Problem to solve
If a line contains "cilindro/gris (no. 2 from left)", it is the last one to write out; begin with the first line of the records and copy each exactly.

Source records:
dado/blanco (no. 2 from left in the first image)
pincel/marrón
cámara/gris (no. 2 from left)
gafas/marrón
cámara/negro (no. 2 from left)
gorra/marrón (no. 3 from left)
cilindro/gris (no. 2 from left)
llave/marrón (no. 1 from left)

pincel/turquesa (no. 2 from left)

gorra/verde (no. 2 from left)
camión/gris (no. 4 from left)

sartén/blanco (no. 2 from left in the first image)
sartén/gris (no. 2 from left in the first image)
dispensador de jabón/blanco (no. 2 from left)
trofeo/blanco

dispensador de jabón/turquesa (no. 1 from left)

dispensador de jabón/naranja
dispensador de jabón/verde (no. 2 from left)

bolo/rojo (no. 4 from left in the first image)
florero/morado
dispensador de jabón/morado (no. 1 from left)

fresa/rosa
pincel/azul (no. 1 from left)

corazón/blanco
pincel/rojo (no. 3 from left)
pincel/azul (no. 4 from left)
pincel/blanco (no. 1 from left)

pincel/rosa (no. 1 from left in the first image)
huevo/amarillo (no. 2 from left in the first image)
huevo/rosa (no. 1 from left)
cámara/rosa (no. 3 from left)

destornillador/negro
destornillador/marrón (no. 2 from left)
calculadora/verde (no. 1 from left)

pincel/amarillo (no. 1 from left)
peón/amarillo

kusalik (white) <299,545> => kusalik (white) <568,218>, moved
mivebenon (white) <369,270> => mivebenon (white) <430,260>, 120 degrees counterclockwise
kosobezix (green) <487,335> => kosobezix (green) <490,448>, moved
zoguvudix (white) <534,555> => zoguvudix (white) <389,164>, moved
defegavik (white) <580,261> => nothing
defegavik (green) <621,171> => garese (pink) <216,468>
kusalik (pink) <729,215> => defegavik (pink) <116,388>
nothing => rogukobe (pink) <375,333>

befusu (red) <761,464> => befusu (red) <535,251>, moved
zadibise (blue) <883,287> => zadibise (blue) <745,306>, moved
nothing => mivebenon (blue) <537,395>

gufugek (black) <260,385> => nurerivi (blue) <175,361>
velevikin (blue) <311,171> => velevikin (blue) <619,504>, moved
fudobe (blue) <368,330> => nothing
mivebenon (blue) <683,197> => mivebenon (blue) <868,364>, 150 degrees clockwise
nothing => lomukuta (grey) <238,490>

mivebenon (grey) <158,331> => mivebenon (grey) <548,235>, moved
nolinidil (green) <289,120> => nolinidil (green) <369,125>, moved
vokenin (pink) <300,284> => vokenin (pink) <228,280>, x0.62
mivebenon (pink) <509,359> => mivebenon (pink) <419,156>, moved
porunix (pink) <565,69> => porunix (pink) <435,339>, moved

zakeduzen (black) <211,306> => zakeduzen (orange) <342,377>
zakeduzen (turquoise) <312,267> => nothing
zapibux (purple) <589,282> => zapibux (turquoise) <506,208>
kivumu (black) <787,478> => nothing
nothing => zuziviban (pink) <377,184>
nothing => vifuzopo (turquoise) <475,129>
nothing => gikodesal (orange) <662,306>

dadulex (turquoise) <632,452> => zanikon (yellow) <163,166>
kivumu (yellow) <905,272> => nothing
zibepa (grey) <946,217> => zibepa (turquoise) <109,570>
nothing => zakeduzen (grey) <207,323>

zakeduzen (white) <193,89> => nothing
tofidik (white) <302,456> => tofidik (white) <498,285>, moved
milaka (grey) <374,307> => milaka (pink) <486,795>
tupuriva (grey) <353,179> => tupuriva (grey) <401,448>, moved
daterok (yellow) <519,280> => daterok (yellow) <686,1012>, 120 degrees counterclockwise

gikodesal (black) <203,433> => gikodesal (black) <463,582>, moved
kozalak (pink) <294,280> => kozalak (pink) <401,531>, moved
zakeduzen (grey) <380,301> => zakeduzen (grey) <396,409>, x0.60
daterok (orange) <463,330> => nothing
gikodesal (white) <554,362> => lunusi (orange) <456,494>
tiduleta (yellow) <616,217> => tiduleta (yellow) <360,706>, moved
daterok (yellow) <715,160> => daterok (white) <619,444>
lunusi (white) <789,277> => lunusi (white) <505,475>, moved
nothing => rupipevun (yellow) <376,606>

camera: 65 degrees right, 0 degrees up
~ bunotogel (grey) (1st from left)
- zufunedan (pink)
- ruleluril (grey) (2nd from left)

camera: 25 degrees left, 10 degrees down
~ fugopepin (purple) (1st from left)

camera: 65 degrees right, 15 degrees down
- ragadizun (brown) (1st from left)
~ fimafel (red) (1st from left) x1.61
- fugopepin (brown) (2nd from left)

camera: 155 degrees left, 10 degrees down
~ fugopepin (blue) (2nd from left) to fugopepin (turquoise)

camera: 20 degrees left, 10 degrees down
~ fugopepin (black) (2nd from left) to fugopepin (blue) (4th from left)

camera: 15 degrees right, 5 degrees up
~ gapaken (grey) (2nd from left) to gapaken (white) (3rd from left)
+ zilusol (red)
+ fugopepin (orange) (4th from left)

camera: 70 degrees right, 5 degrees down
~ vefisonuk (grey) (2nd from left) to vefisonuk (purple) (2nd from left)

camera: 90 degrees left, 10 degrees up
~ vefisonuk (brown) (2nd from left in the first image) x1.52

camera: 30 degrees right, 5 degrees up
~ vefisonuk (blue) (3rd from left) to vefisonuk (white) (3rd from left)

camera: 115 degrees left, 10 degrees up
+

Task output
dado/blanco (no. 2 from left in the first image)
pincel/marrón
cámara/gris (no. 2 from left)
gafas/marrón
cámara/negro (no. 2 from left)
gorra/marrón (no. 3 from left)
cilindro/gris (no. 2 from left)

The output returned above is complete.